INSTRUCTIONS TO FOLLOW: A complete answer lists every line of the entries below where the string "camera" appears.

# # # # #

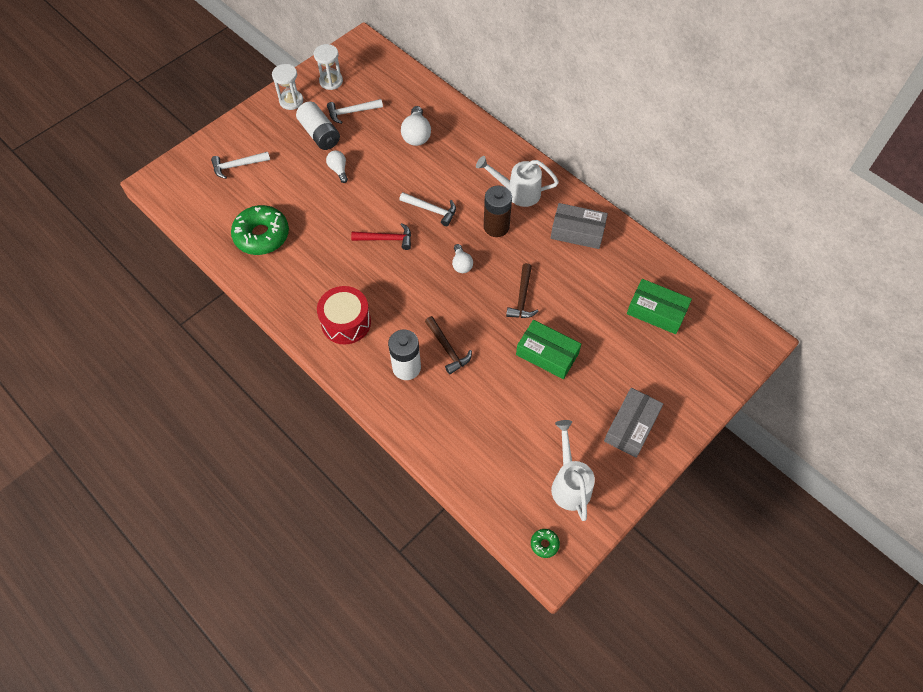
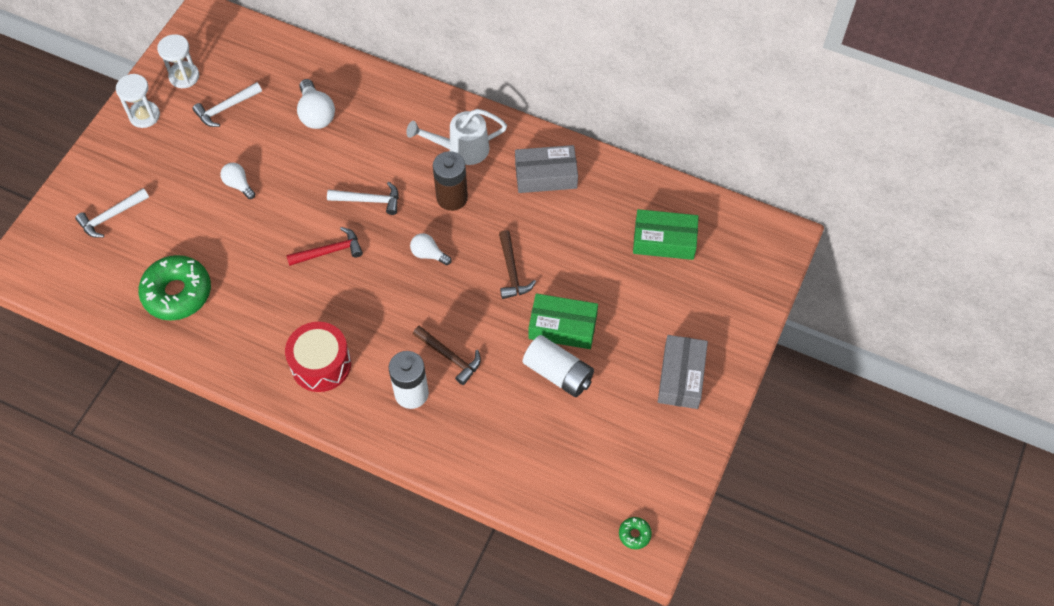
camera: 20 degrees left, 0 degrees up
(320, 134) = (197, 147): white battery -> white battery (558, 373)
(461, 264) = (428, 254): white light bulb -> white light bulb turned 150 degrees clockwise
(569, 483) = (637, 461): white watering can -> none

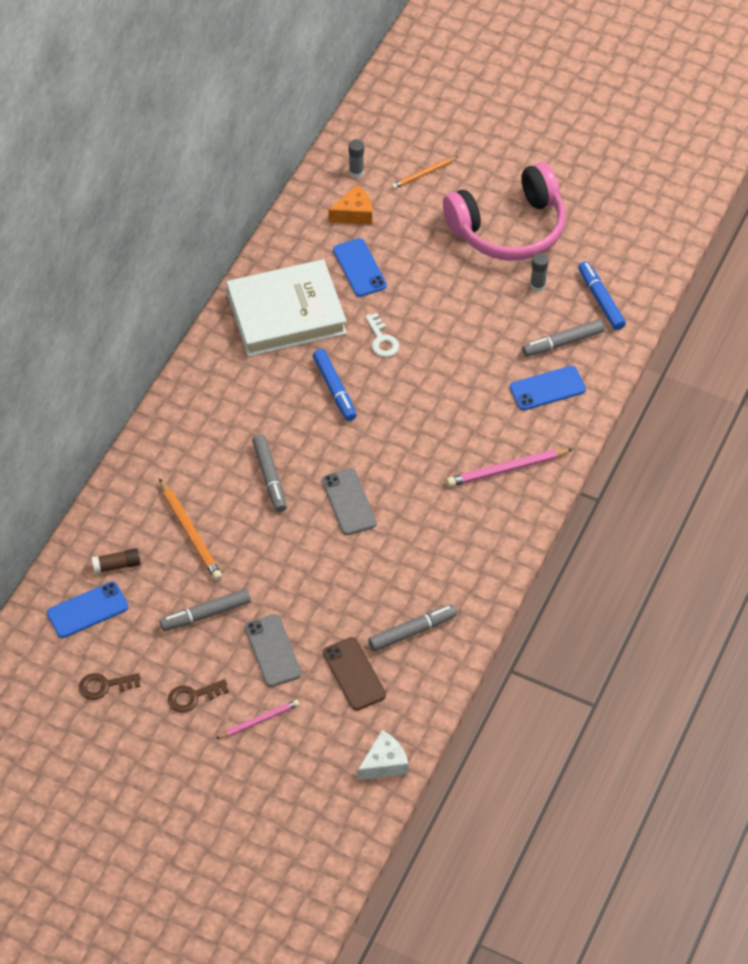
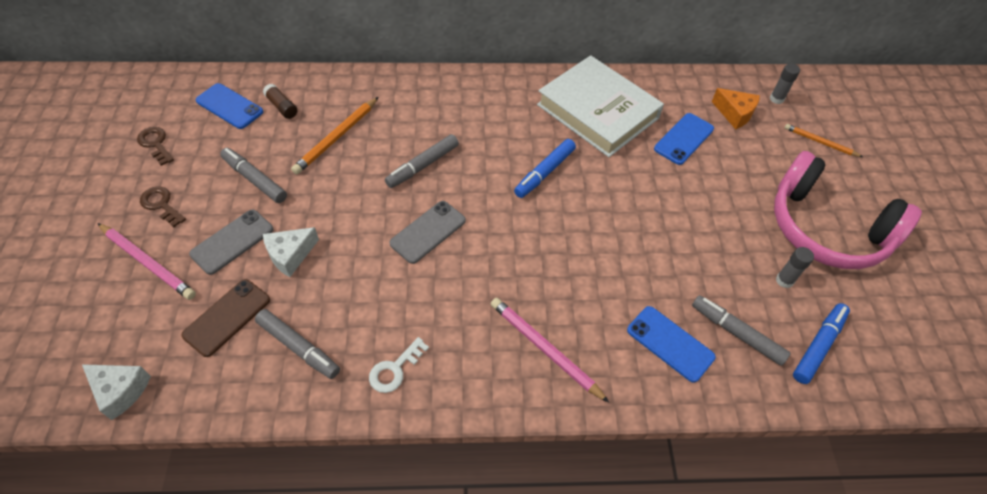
camera: 60 degrees right, 0 degrees up
(259, 720) = (147, 263): pink pencil -> pink pencil, size x1.56
(314, 611) = (290, 255): none -> white cheese
(382, 340) = (622, 184): white key -> white key (395, 369)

# # # # #

SOLVED PROBLEM:
camera: 20 degrees left, 0 degrees up
camera: 60 degrees right, 0 degrees up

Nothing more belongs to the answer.